*Goal of the exercise*: In the data below, which lines hold "SONAR"? Copy every one.

*Entries provided*:
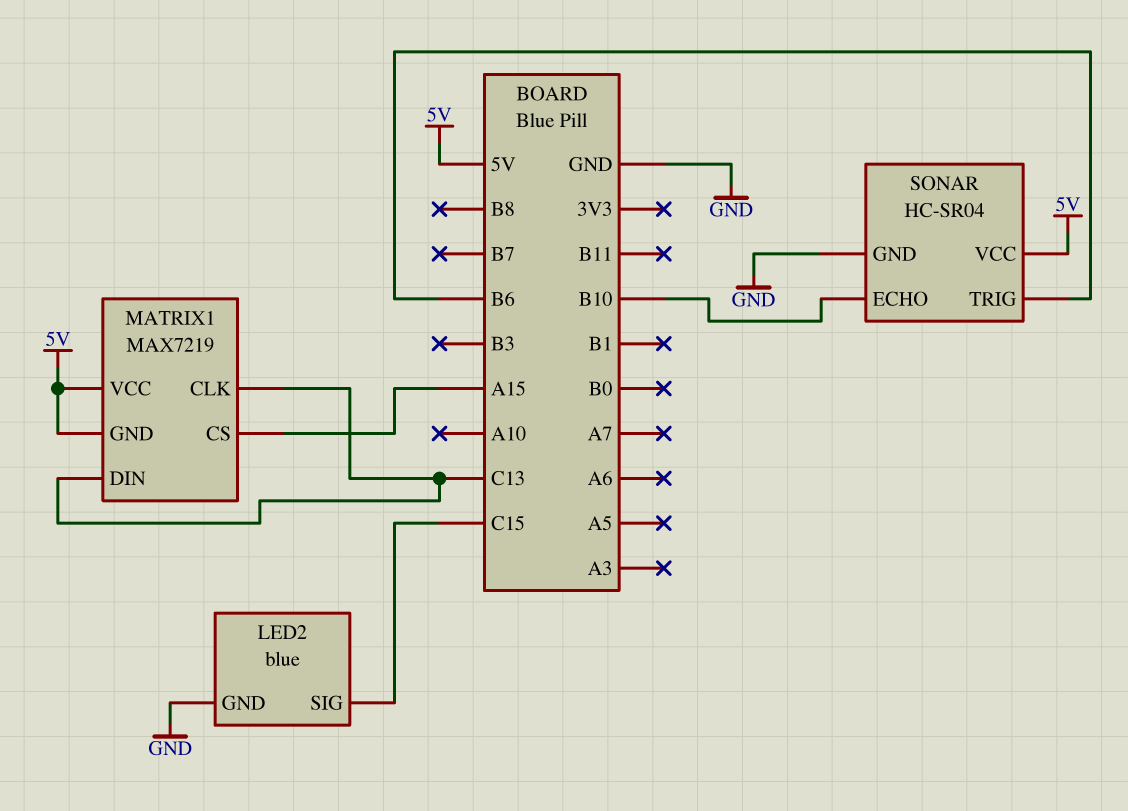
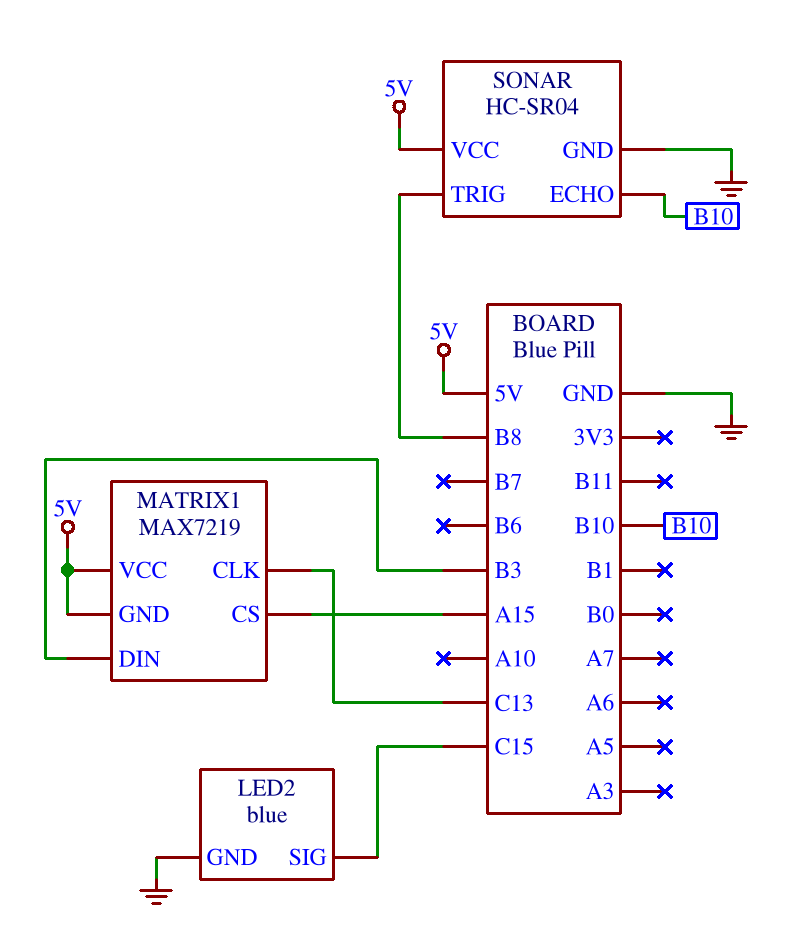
MATRIX1 pin DIN: C13 -> B3
SONAR pin TRIG: B6 -> B8

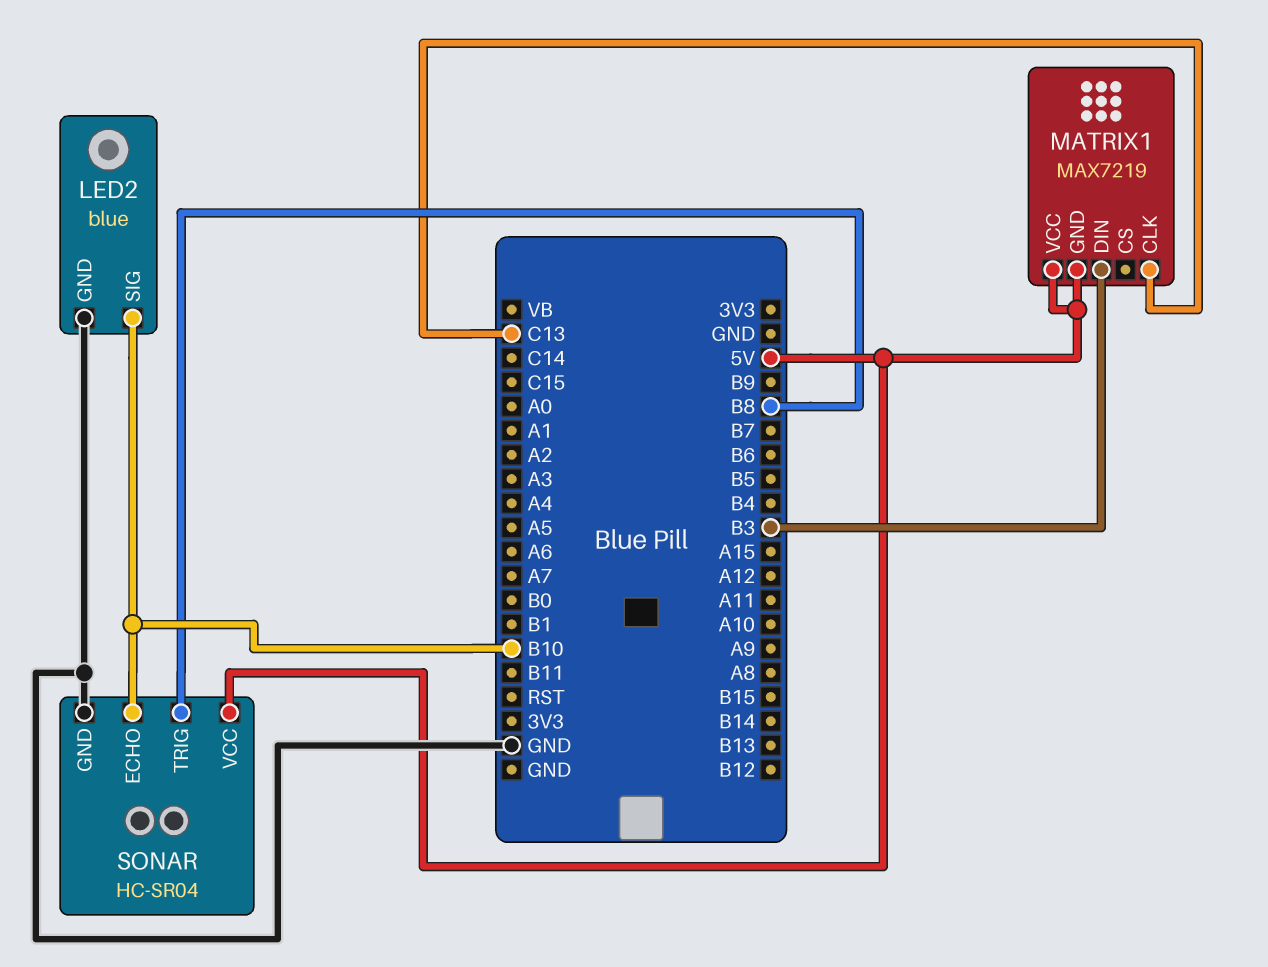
LED2 pin SIG: C15 -> B10
MATRIX1 pin CS: A15 -> none

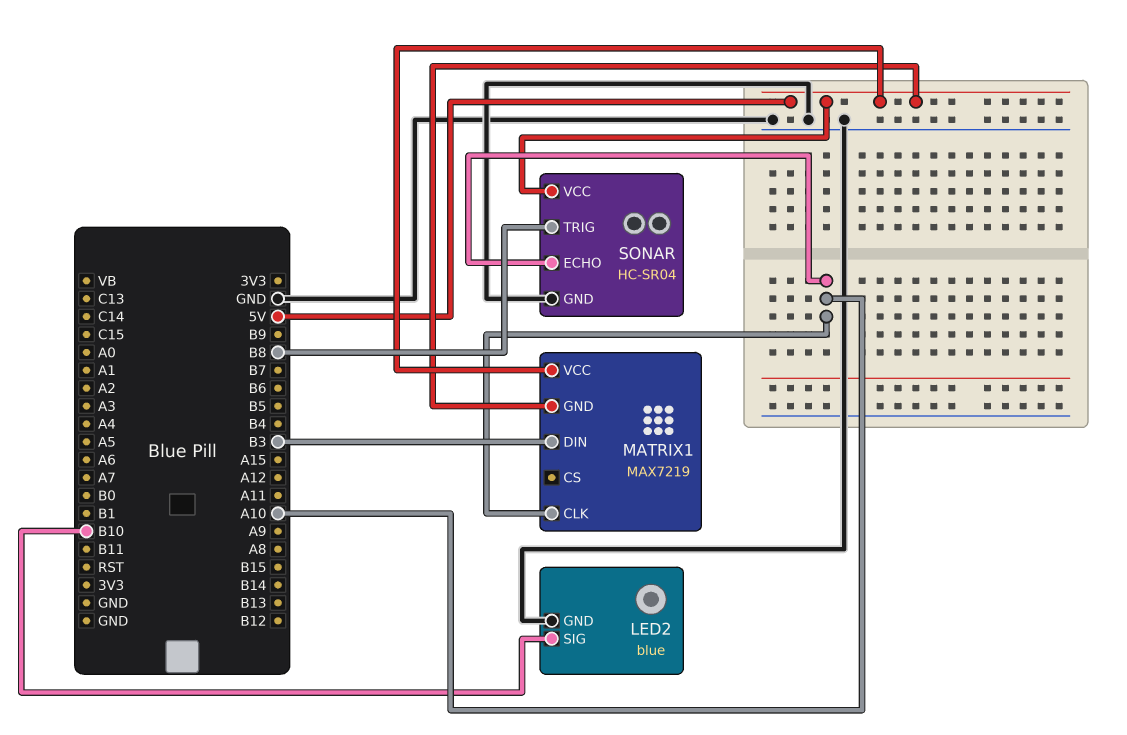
MATRIX1 pin CLK: C13 -> A10
SONAR pin ECHO: B10 -> A10

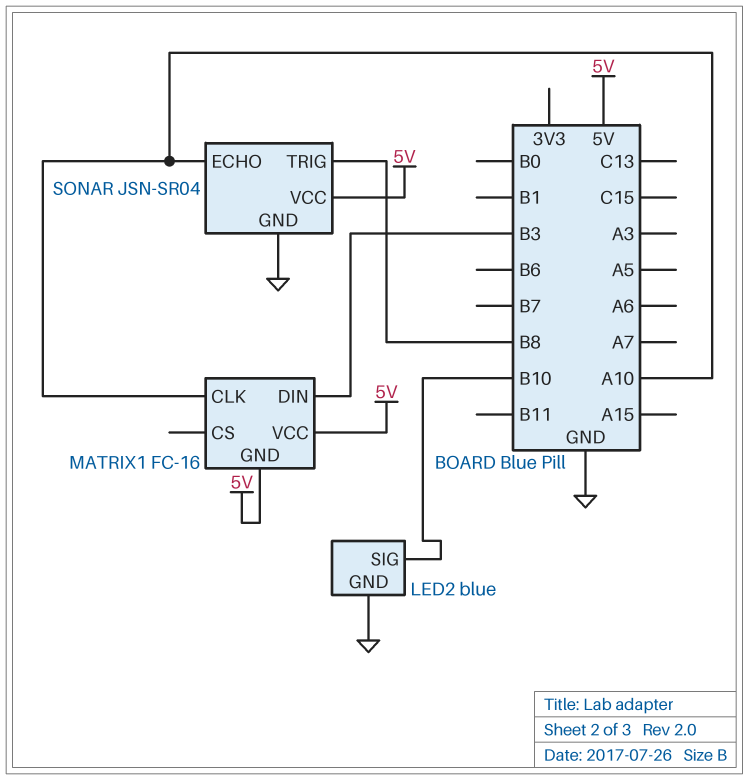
MATRIX1: MAX7219 -> FC-16
SONAR: HC-SR04 -> JSN-SR04

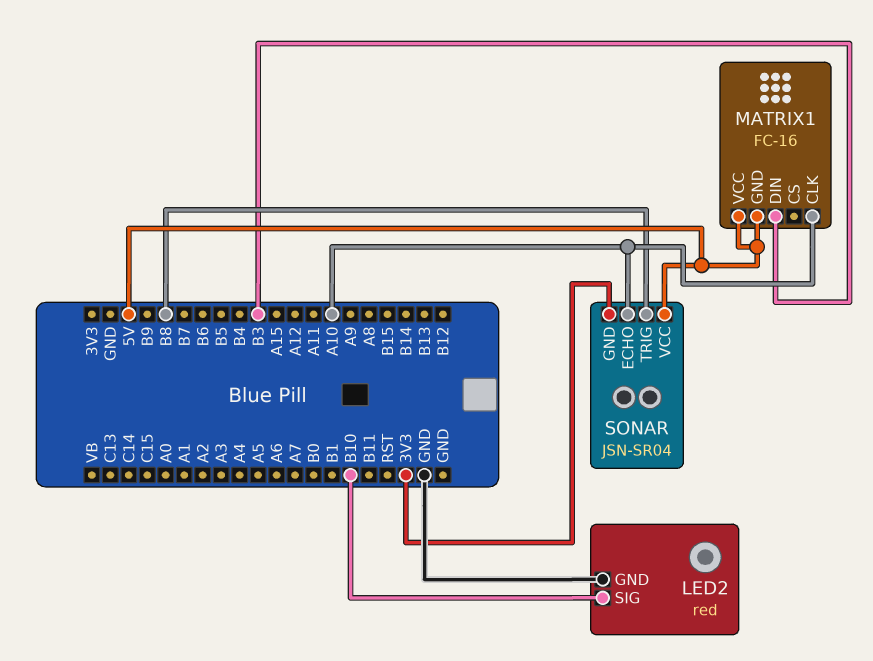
LED2: blue -> red
SONAR pin GND: GND -> 3V3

*Solved problem*:
SONAR pin TRIG: B6 -> B8
SONAR pin ECHO: B10 -> A10
SONAR: HC-SR04 -> JSN-SR04
SONAR pin GND: GND -> 3V3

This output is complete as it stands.